Stored data:
════════════════════

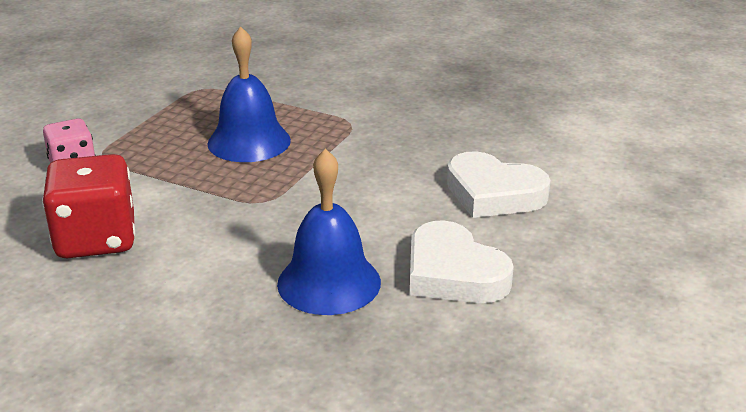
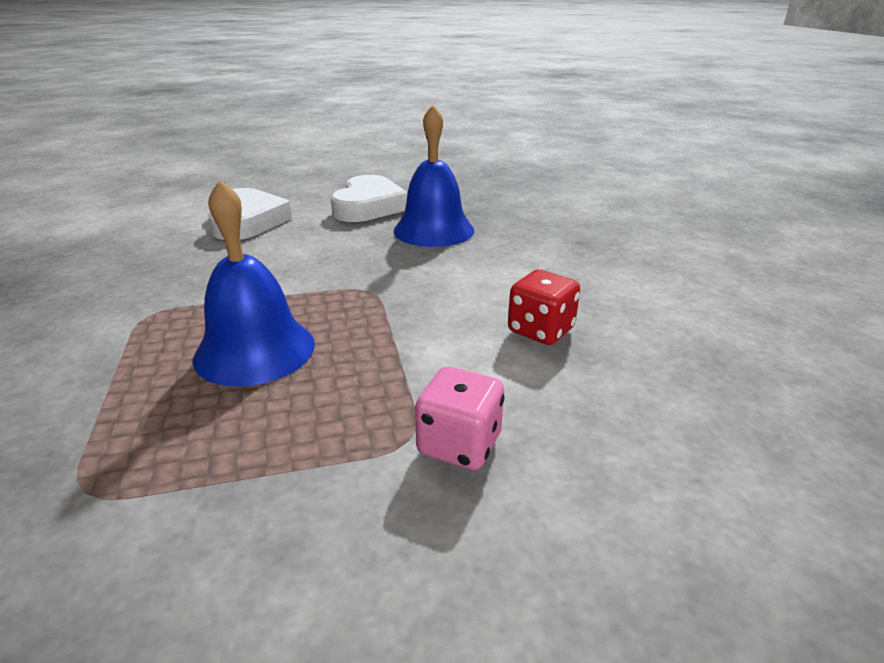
camera: 130 degrees left, 0 degrees up
(96, 239) = (540, 330): red dice -> red dice, size x0.60

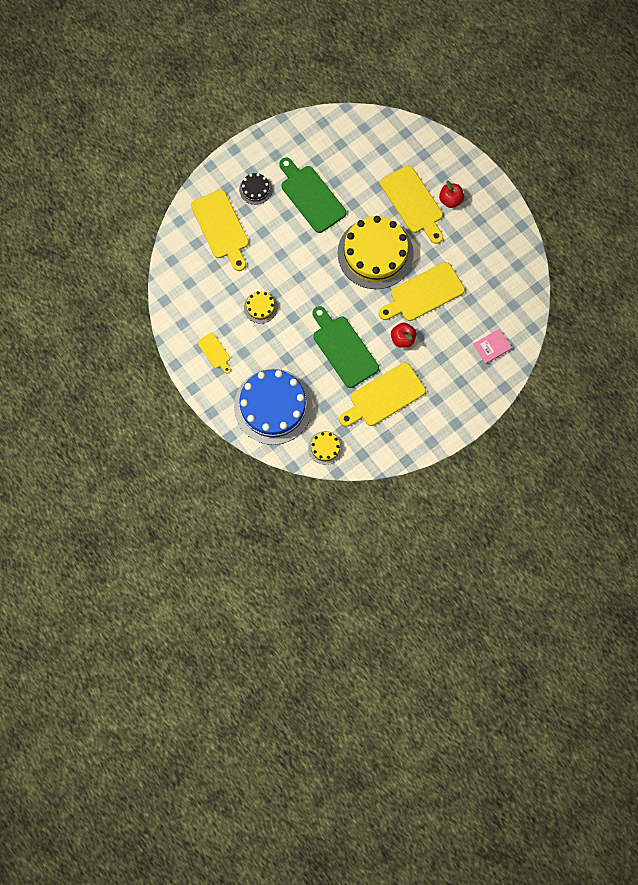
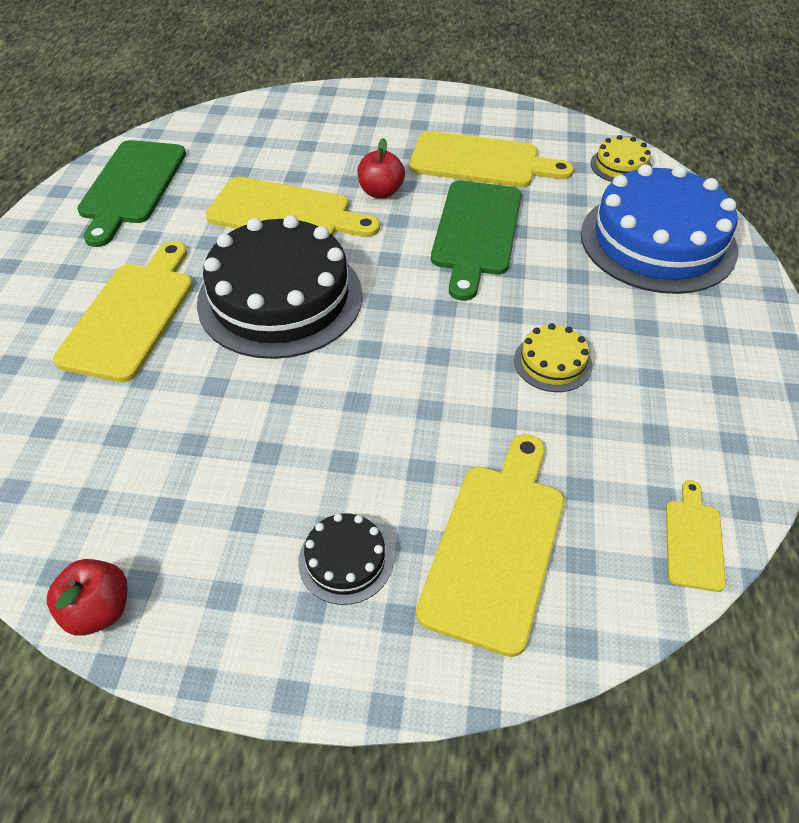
camera: 135 degrees left, 25 degrees down
(215, 352) = (701, 360): yellow cutting board -> yellow cutting board (693, 540)
(311, 196) = (263, 455): green cutting board -> green cutting board (131, 186)
(375, 253) = (280, 298): yellow cake -> black cake
(450, 200) = (82, 279): red apple -> red apple (99, 610)
(492, 346) = (286, 123): pink book -> none

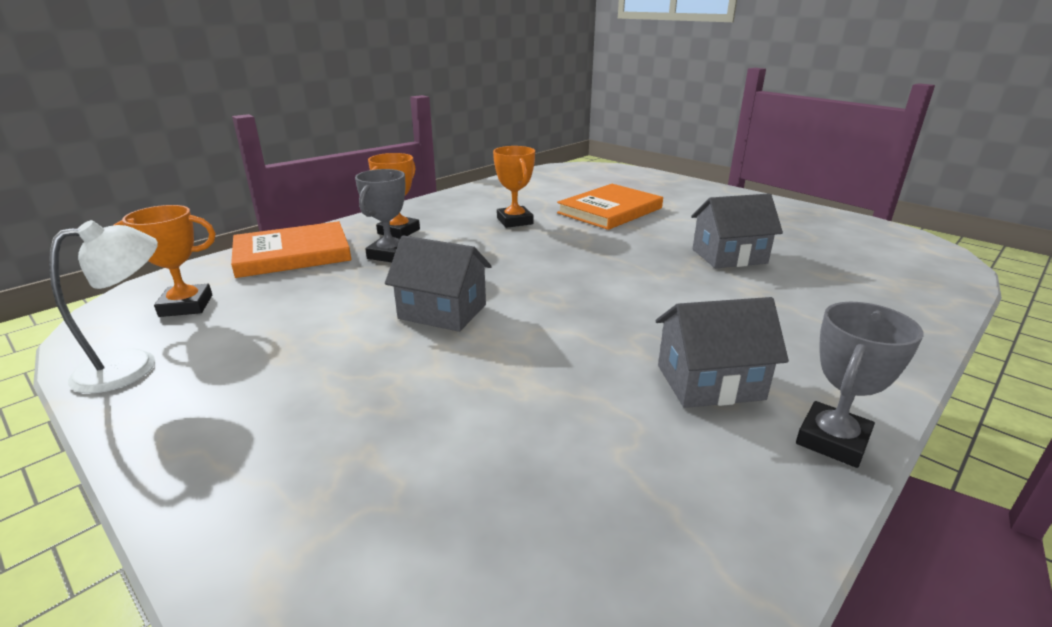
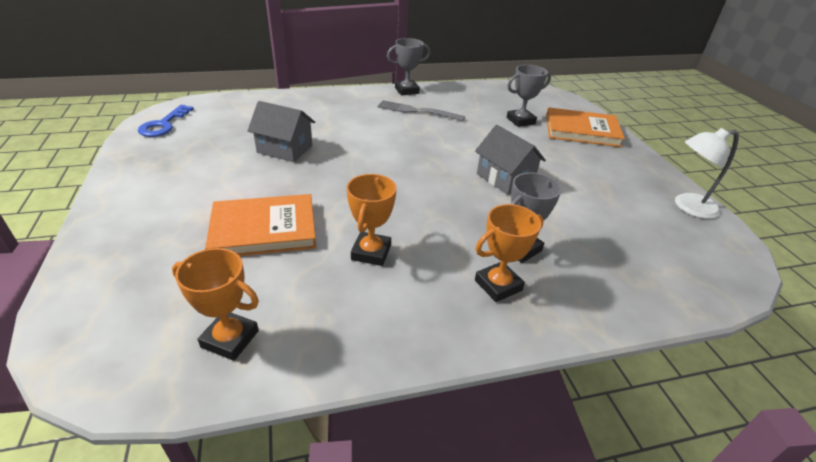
camera: 150 degrees left, 10 degrees up
(186, 306) = (684, 248): orange trophy -> orange trophy (230, 339)
(292, 254) = (613, 288): orange book -> orange book (581, 130)
(487, 458) = (520, 121): none -> grey trophy
(709, 382) = (417, 111): grey house -> grey fork
(882, 237) = (163, 125): none -> blue key

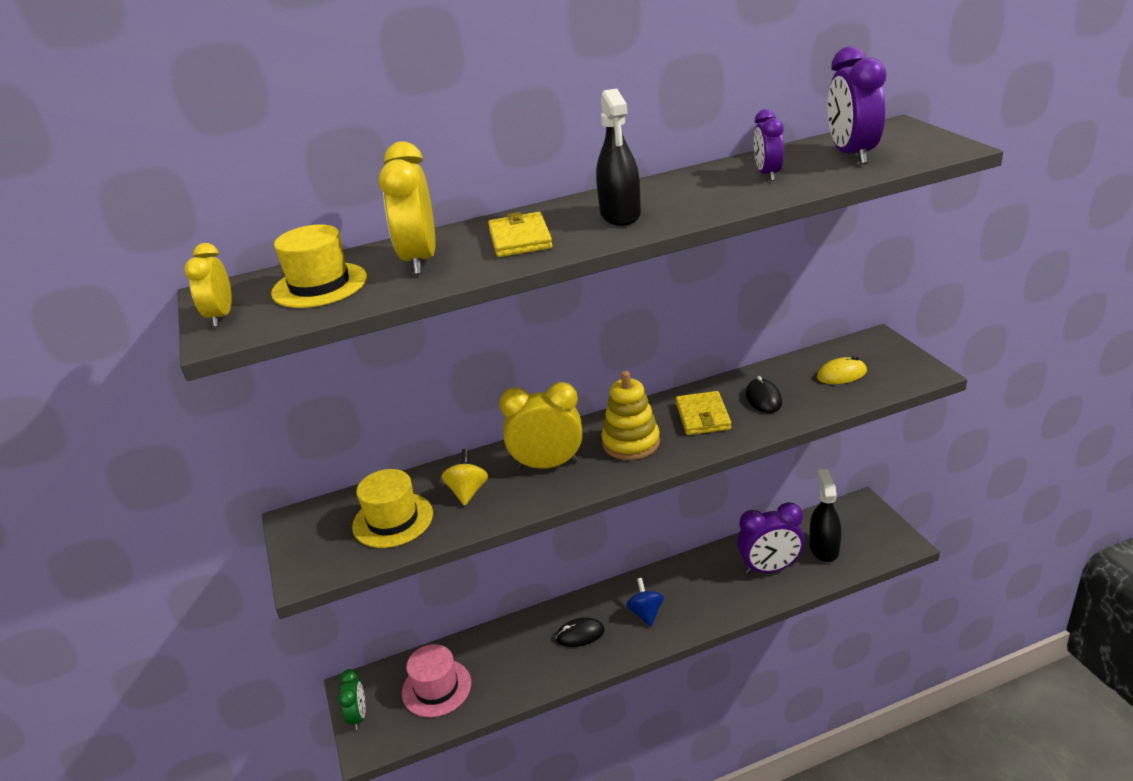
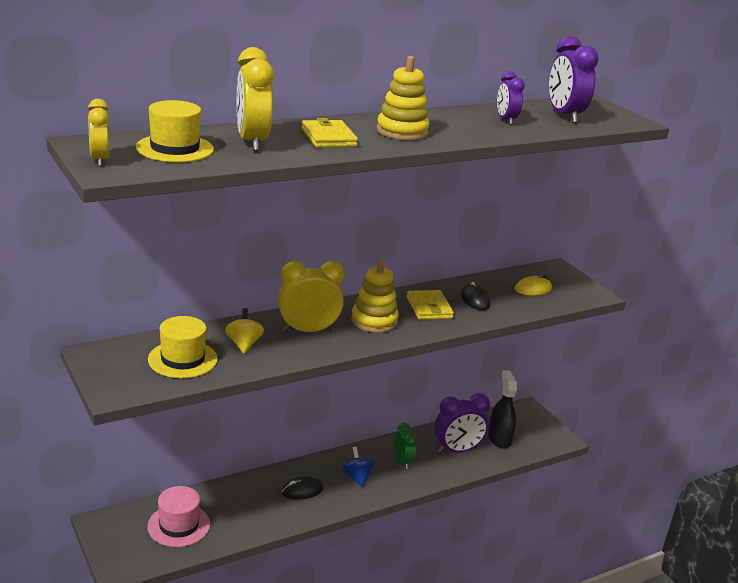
camera: 15 degrees left, 5 degrees down
(358, 716) = (109, 544): green clock -> green clock (403, 461)
(620, 215) = (402, 131): black spray bottle -> yellow stacking toy

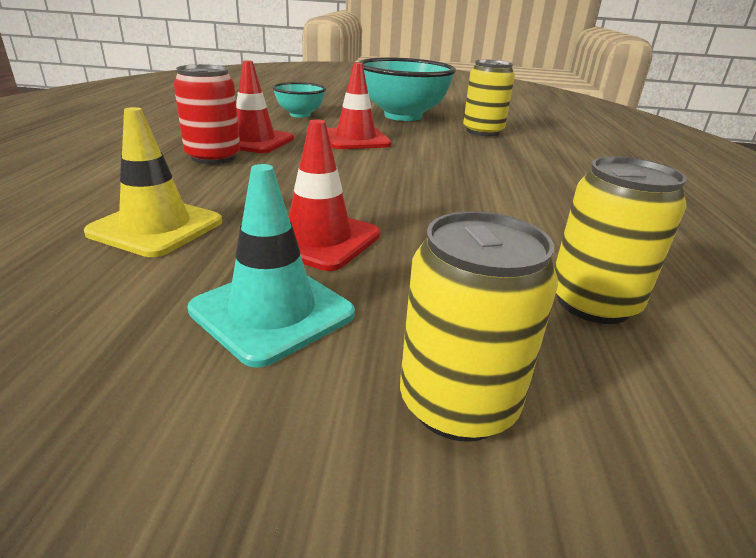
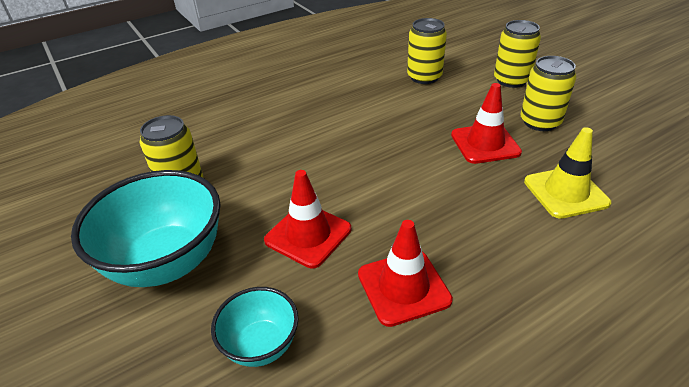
camera: 125 degrees left, 10 degrees up
(213, 157) = (471, 269): red can -> none
(272, 312) = (540, 122): turquoise traffic cone -> yellow can

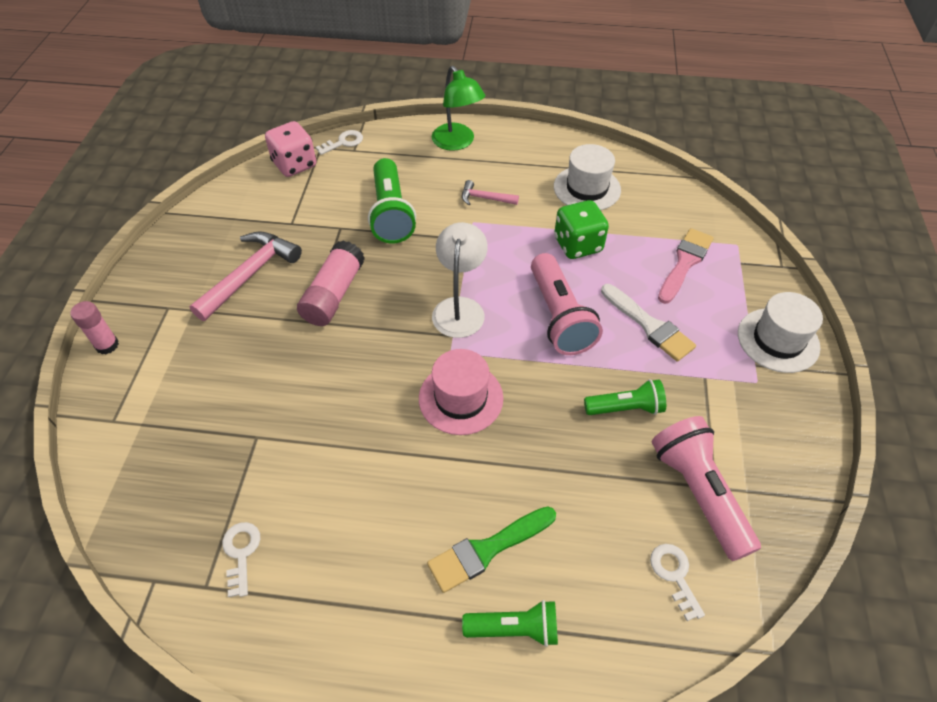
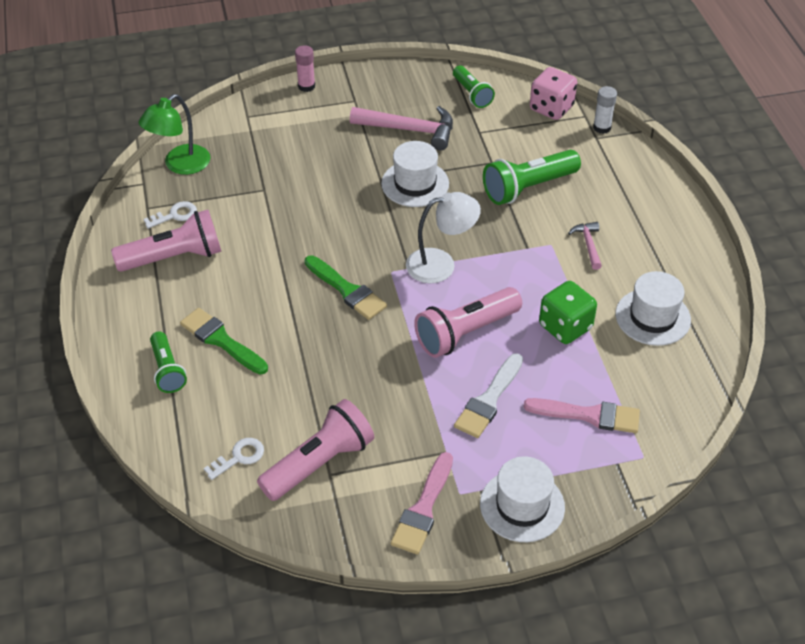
camera: 70 degrees right, 5 degrees down
(319, 572) = (174, 257): none -> pink flashlight
(334, 294) = (415, 184): pink glue stick -> white hat
(343, 142) = (602, 127): white key -> white glue stick
(457, 143) = (656, 203): green lamp -> green lamp (180, 165)
(461, 398) = (347, 290): pink hat -> green brush
(625, 408) = (385, 399): green flashlight -> green flashlight (472, 94)
(772, 416) = (423, 509): none -> pink brush

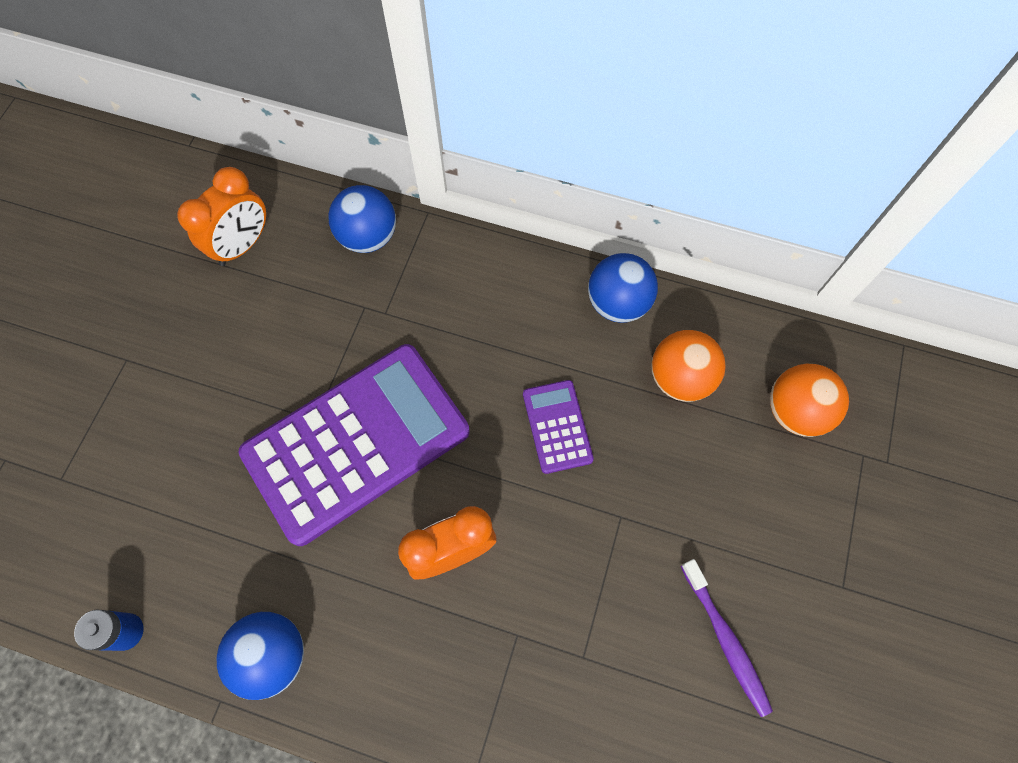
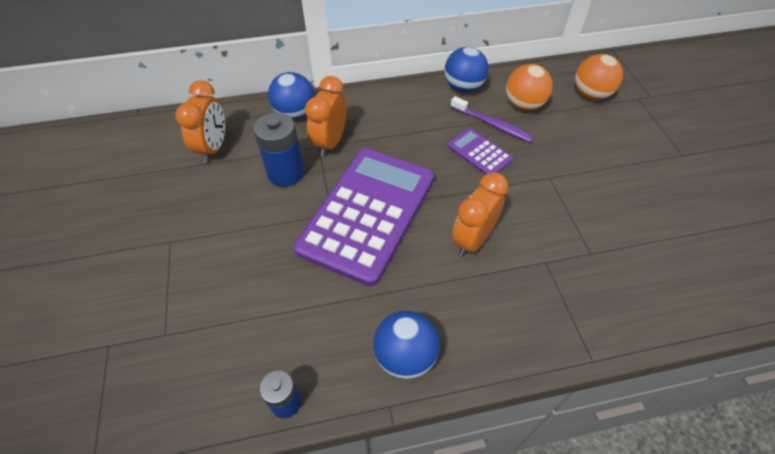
camera: 30 degrees left, 15 degrees down
(301, 329) = (285, 173): none -> blue battery
(381, 309) = (330, 143): none -> orange clock
(725, 640) = (653, 205): purple toothbrush -> purple toothbrush (492, 124)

════════════════════

## Exercise aim
Where a line of the data holds the word "yellow", copy that line.

## Result of the exercise
(215, 352) = (701, 360): yellow cutting board -> yellow cutting board (693, 540)
(375, 253) = (280, 298): yellow cake -> black cake
(620, 215) = (402, 131): black spray bottle -> yellow stacking toy
(272, 312) = (540, 122): turquoise traffic cone -> yellow can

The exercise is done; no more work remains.